#### THE PROBLEM
Before copying, set the pictures aside; then repeat every line below verbatim.

*** DATA PROVIDED Section Begins ***

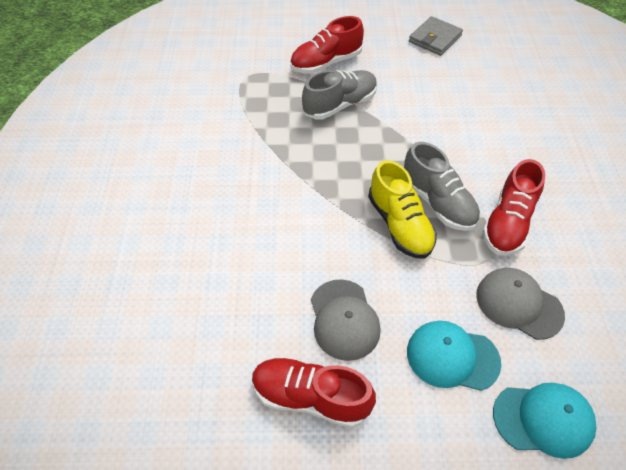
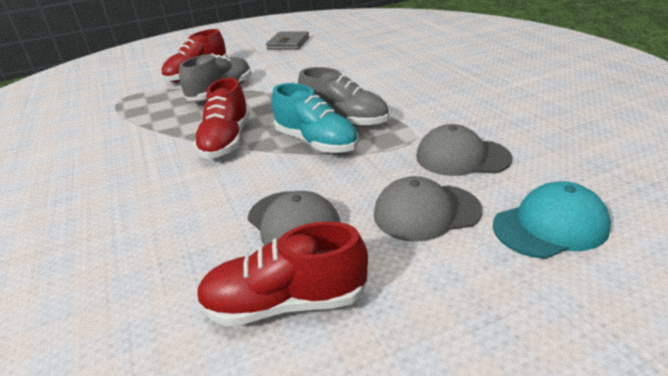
camera: 20 degrees left, 20 degrees down
(399, 225) = (316, 142): yellow shoe -> turquoise shoe
(452, 357) = (426, 212): turquoise cap -> grey cap
(508, 223) = (415, 114): red shoe -> red shoe (226, 141)

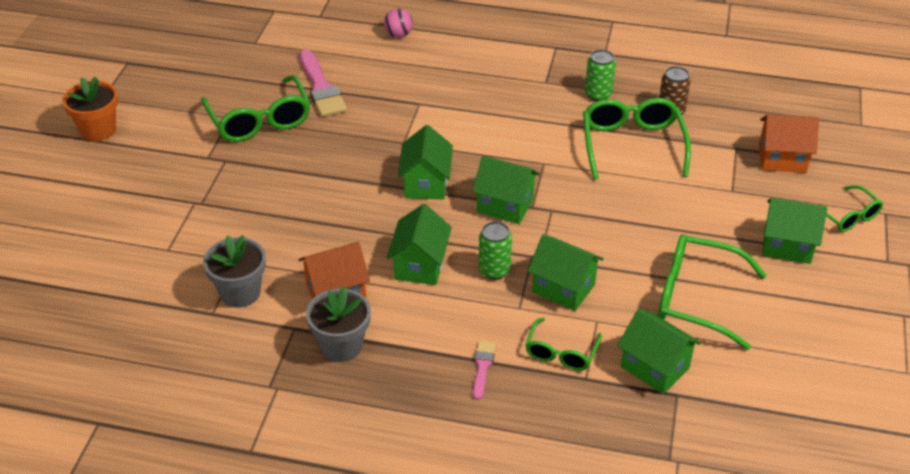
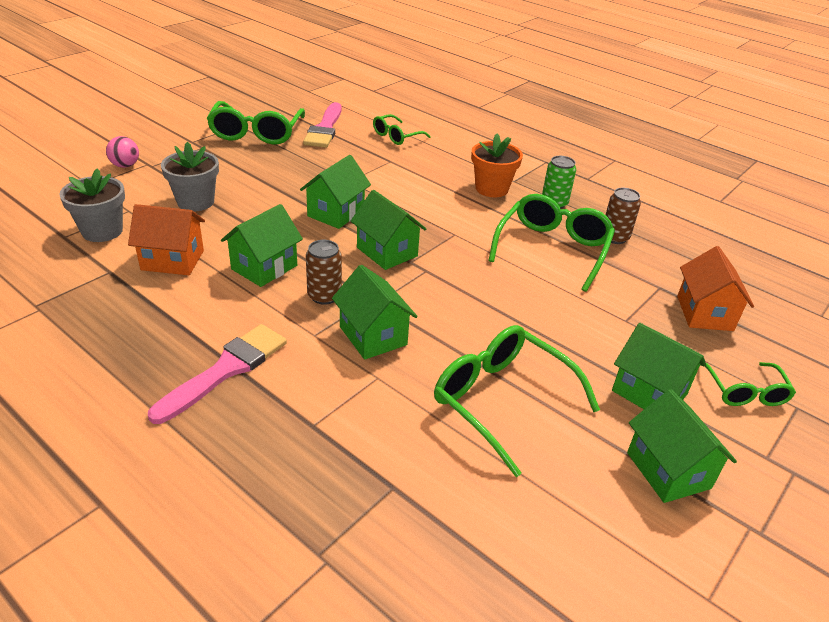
camera: 25 degrees right, 5 degrees down
(98, 130) = (141, 104): orange flower pot -> orange flower pot (491, 189)
(341, 346) = (128, 300): grey flower pot -> grey flower pot (195, 202)
(398, 35) = (421, 117): pink ball -> pink ball (125, 165)
(482, 367) = (226, 370): pink brush -> pink brush, size x1.91
(494, 270) = (324, 296): green can -> brown can
(561, 353) = (312, 391): green glasses -> green glasses (396, 136)
(655, 367) = (395, 448): green house -> green house (668, 470)
(782, 159) = (704, 313): orange house -> orange house turned 60 degrees clockwise

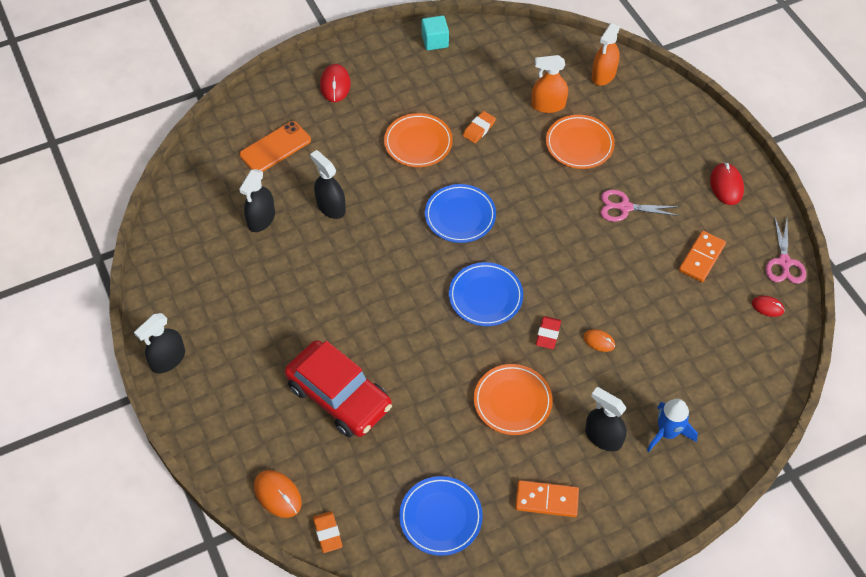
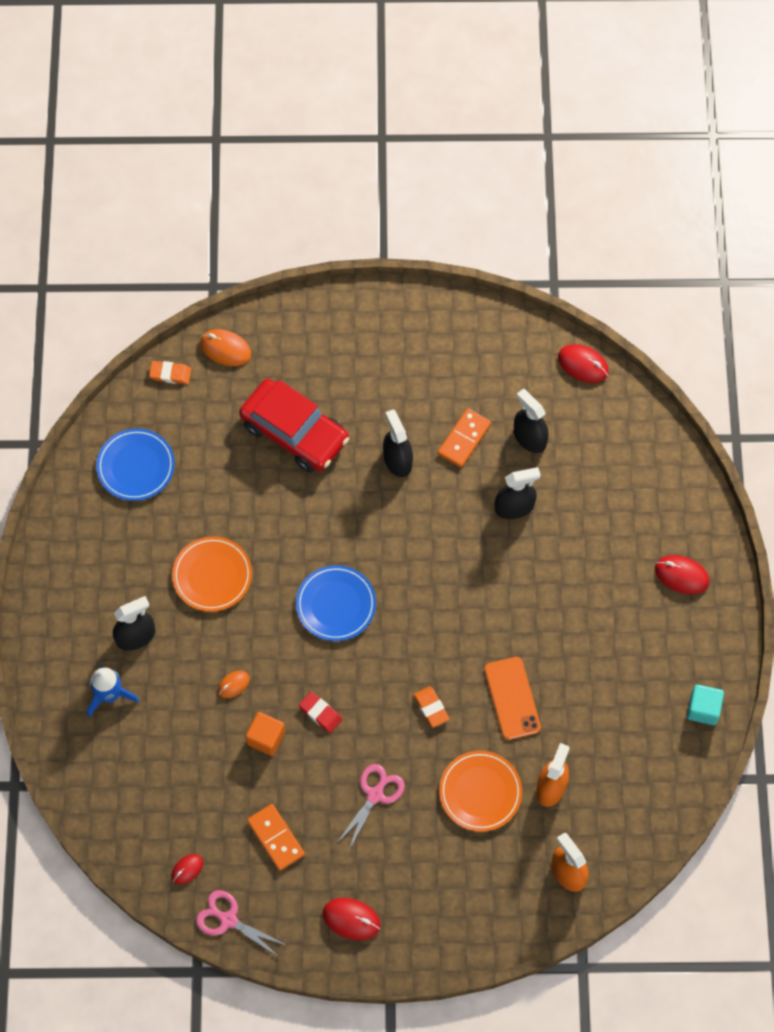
camera: 115 degrees right, 10 degrees up
(168, 359) = (405, 307): black spray bottle -> black spray bottle (397, 460)
(174, 207) = (583, 365): none -> red mouse
(275, 148) = (618, 483): orange phone -> orange phone (512, 698)
(277, 495) = (225, 349): orange mouse -> orange mouse turned 45 degrees clockwise
(339, 396) = (294, 432): red car -> red car turned 120 degrees counterclockwise
(418, 143) = (559, 626): orange plate -> none
(460, 216) = (444, 625): blue plate -> none
(479, 129) = (550, 697): orange eraser -> orange eraser (431, 708)
(546, 500) = (104, 558): orange domino -> orange domino (464, 439)
(548, 334) = (265, 641): red eraser -> red eraser (320, 713)
(628, 298) = (266, 738): none -> orange cube

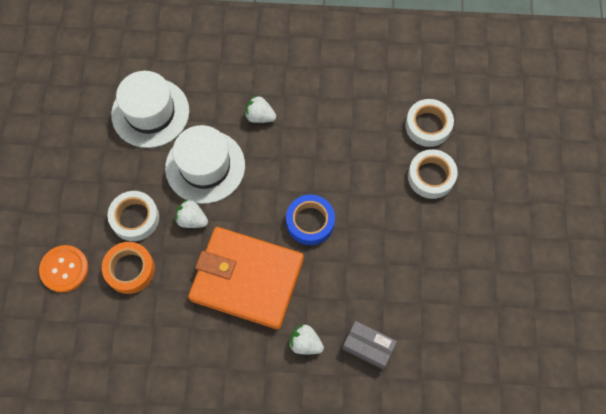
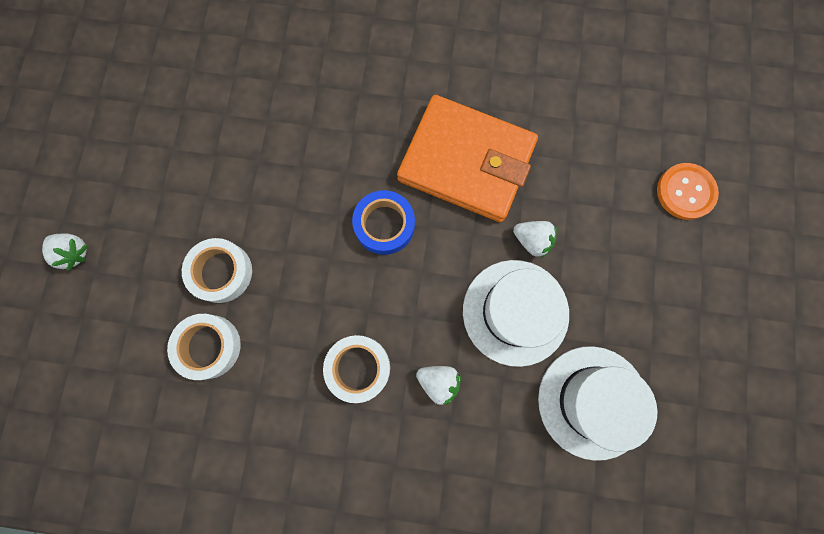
camera: 175 degrees left, 10 degrees up
(130, 269) = (606, 185): orange tape -> none
(135, 218) = (604, 248): white tape -> white tape (358, 368)
(305, 343) = (404, 87): white strawberry -> white strawberry (74, 252)
(368, 347) = (335, 78): grey box -> none

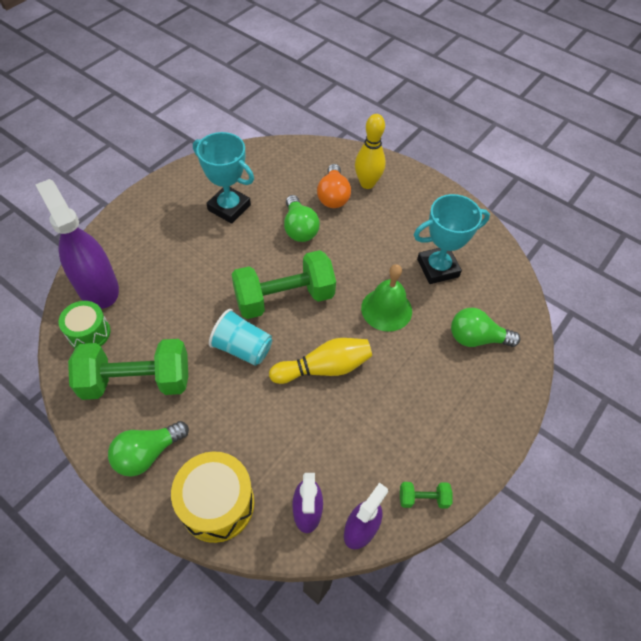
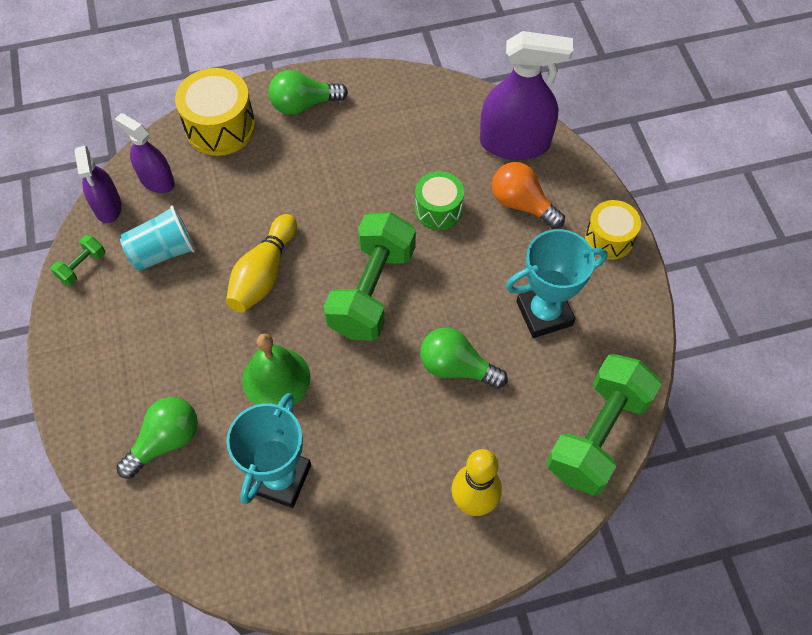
camera: 130 degrees right, 5 degrees up
(89, 333) = (462, 115): green drum -> green drum (438, 209)
(137, 381) = (379, 127): green dumbbell -> green dumbbell (597, 435)
(148, 453) = (304, 104): green light bulb -> green light bulb turned 105 degrees counterclockwise
(149, 203) = (609, 238): none -> yellow drum
(242, 348) = (344, 221): turquoise cup -> turquoise cup (163, 252)
(333, 196) = (481, 442): orange light bulb -> orange light bulb (522, 204)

*** DATA PROVIDED Section Ends ***

#### ANSWER BELOW
camera: 20 degrees left, 20 degrees down
(399, 225) = (316, 142): yellow shoe -> turquoise shoe
(452, 357) = (426, 212): turquoise cap -> grey cap
(508, 223) = (415, 114): red shoe -> red shoe (226, 141)

camera: 25 degrees right, 5 degrees down
(98, 130) = (141, 104): orange flower pot -> orange flower pot (491, 189)
(341, 346) = (128, 300): grey flower pot -> grey flower pot (195, 202)
(398, 35) = (421, 117): pink ball -> pink ball (125, 165)
(482, 367) = (226, 370): pink brush -> pink brush, size x1.91
(494, 270) = (324, 296): green can -> brown can
(561, 353) = (312, 391): green glasses -> green glasses (396, 136)
(655, 367) = (395, 448): green house -> green house (668, 470)
(782, 159) = (704, 313): orange house -> orange house turned 60 degrees clockwise

camera: 115 degrees right, 10 degrees up
(168, 359) = (405, 307): black spray bottle -> black spray bottle (397, 460)
(174, 207) = (583, 365): none -> red mouse
(275, 148) = (618, 483): orange phone -> orange phone (512, 698)
(277, 495) = (225, 349): orange mouse -> orange mouse turned 45 degrees clockwise
(339, 396) = (294, 432): red car -> red car turned 120 degrees counterclockwise
(418, 143) = (559, 626): orange plate -> none
(460, 216) = (444, 625): blue plate -> none
(479, 129) = (550, 697): orange eraser -> orange eraser (431, 708)
(546, 500) = (104, 558): orange domino -> orange domino (464, 439)
(548, 334) = (265, 641): red eraser -> red eraser (320, 713)
(628, 298) = (266, 738): none -> orange cube

camera: 175 degrees left, 10 degrees up
(130, 269) = (606, 185): orange tape -> none
(135, 218) = (604, 248): white tape -> white tape (358, 368)
(305, 343) = (404, 87): white strawberry -> white strawberry (74, 252)
(368, 347) = (335, 78): grey box -> none

camera: 130 degrees right, 5 degrees up
(89, 333) = (462, 115): green drum -> green drum (438, 209)
(137, 381) = (379, 127): green dumbbell -> green dumbbell (597, 435)
(148, 453) = (304, 104): green light bulb -> green light bulb turned 105 degrees counterclockwise
(149, 203) = (609, 238): none -> yellow drum
(242, 348) = (344, 221): turquoise cup -> turquoise cup (163, 252)
(333, 196) = (481, 442): orange light bulb -> orange light bulb (522, 204)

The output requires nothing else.